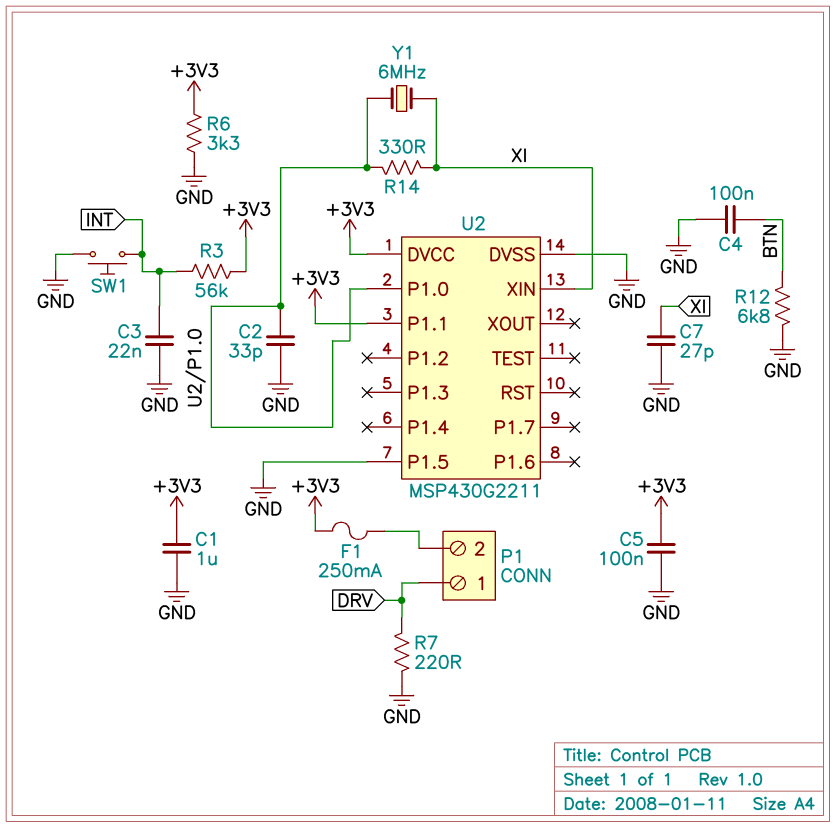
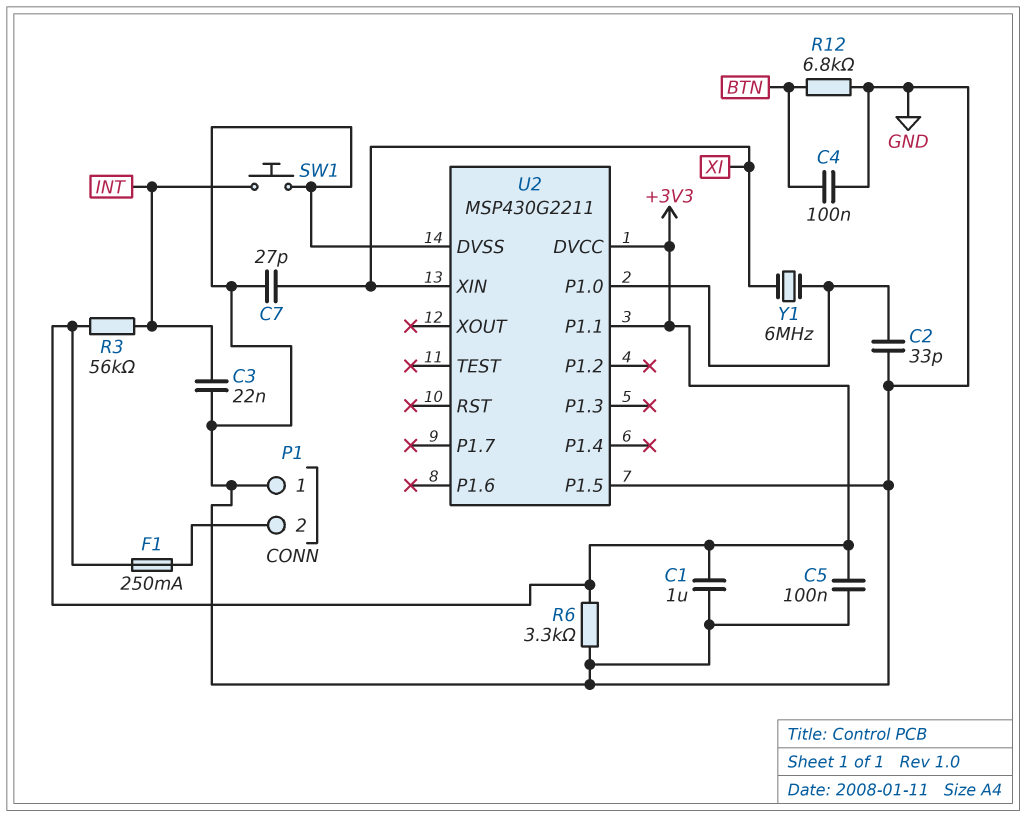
P1 pin 1: DRV -> GND
R7: 220 (DRV, GND) -> none
R14: 330 (U2/P1.0, XI) -> none

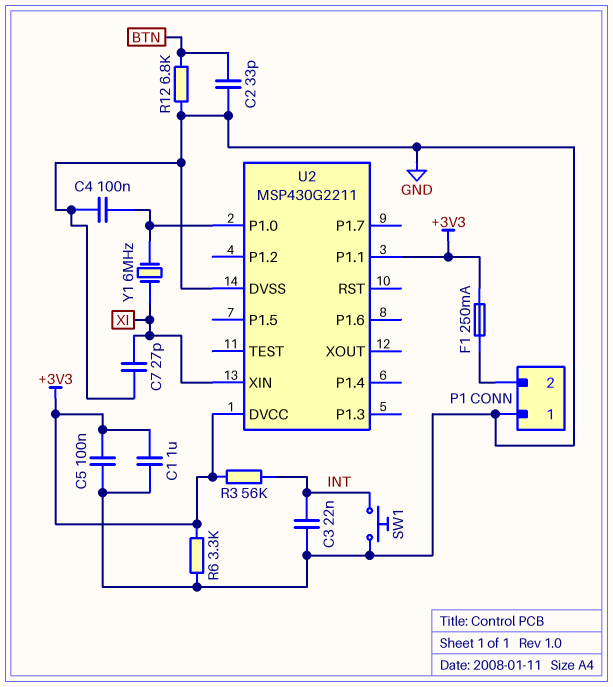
C2: 33pF (GND, U2/P1.0) -> 33pF (BTN, GND)
C4: 100nF (BTN, GND) -> 100nF (GND, U2/P1.0)
U2 pin P1.5: GND -> none

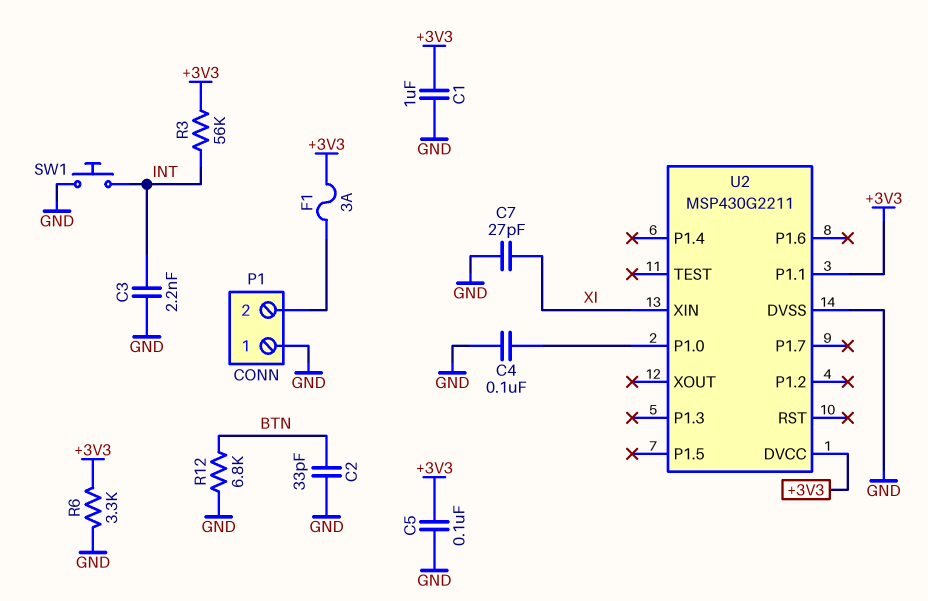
C3: 22nF (GND, INT) -> 2.2nF (GND, INT)
F1: 250mA (+3V3, P1/2) -> 3A (+3V3, P1/2)
Y1: 6MHz (U2/P1.0, XI) -> none

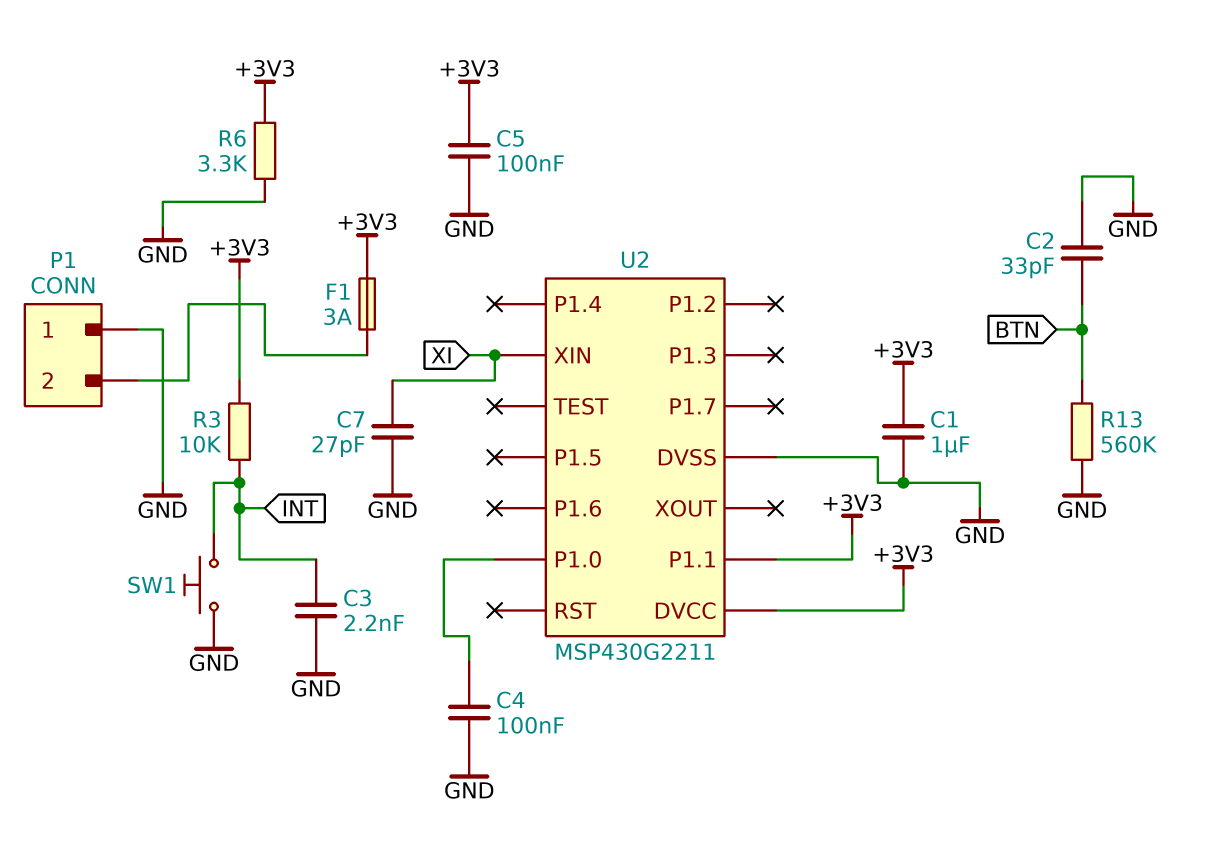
R3: 56k (+3V3, INT) -> 10k (+3V3, INT)
R12: 6.8k (BTN, GND) -> none
R13: none -> 560k (BTN, GND)

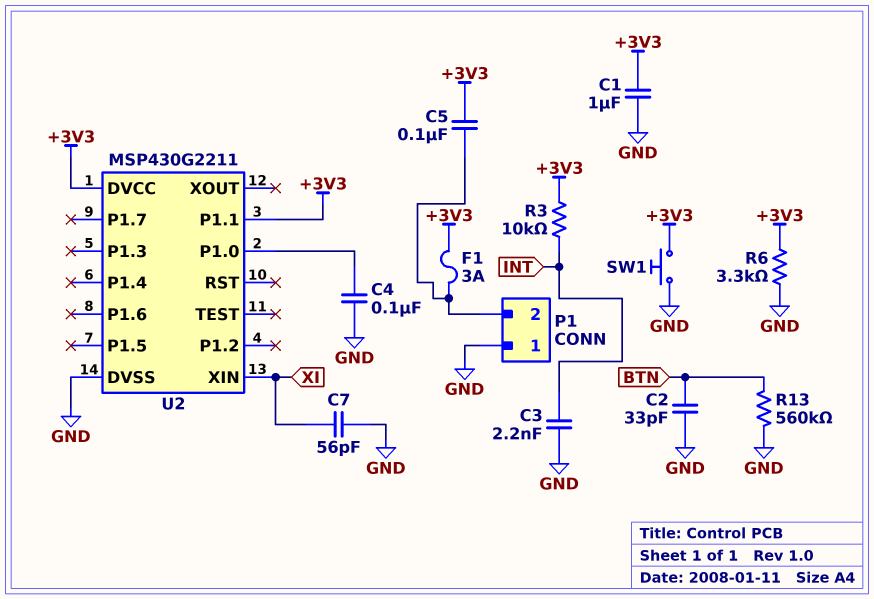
C5: 100nF (+3V3, GND) -> 100nF (+3V3, P1/2)
C7: 27pF (GND, XI) -> 56pF (GND, XI)
SW1: button (GND, INT) -> button (+3V3, GND)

### WORK TO BE COMPLETED
Copy the data precisely. Skip every picture.

### ANSWER TO THE EXERCISE
P1 pin 1: DRV -> GND
R7: 220 (DRV, GND) -> none
R14: 330 (U2/P1.0, XI) -> none

C2: 33pF (GND, U2/P1.0) -> 33pF (BTN, GND)
C4: 100nF (BTN, GND) -> 100nF (GND, U2/P1.0)
U2 pin P1.5: GND -> none

C3: 22nF (GND, INT) -> 2.2nF (GND, INT)
F1: 250mA (+3V3, P1/2) -> 3A (+3V3, P1/2)
Y1: 6MHz (U2/P1.0, XI) -> none

R3: 56k (+3V3, INT) -> 10k (+3V3, INT)
R12: 6.8k (BTN, GND) -> none
R13: none -> 560k (BTN, GND)

C5: 100nF (+3V3, GND) -> 100nF (+3V3, P1/2)
C7: 27pF (GND, XI) -> 56pF (GND, XI)
SW1: button (GND, INT) -> button (+3V3, GND)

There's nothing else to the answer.